*** Task input Section Begins ***

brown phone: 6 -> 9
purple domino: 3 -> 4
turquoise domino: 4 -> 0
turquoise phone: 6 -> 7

*** Task input Section Ends ***
*** Task input Section Begins ***

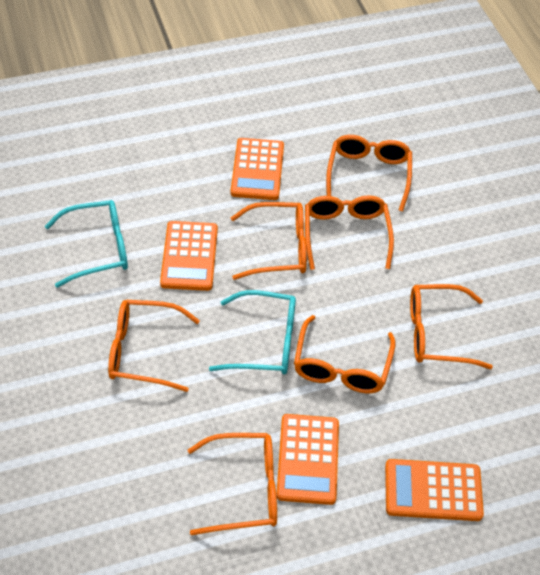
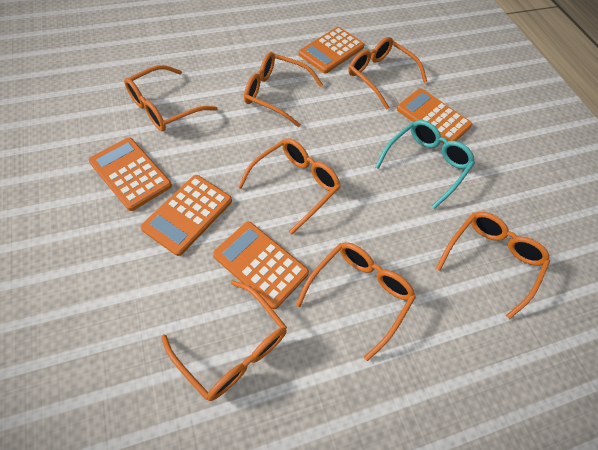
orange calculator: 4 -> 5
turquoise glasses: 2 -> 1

*** Task input Section Ends ***
*** Task input Section Begins ***

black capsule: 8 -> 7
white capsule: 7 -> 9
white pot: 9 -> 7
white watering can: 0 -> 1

*** Task input Section Ends ***

◆ **What the task asks**
Check each line of the listing above. Copy the ones with the word "white".

◆ **Answer for this exercise**
white capsule: 7 -> 9
white pot: 9 -> 7
white watering can: 0 -> 1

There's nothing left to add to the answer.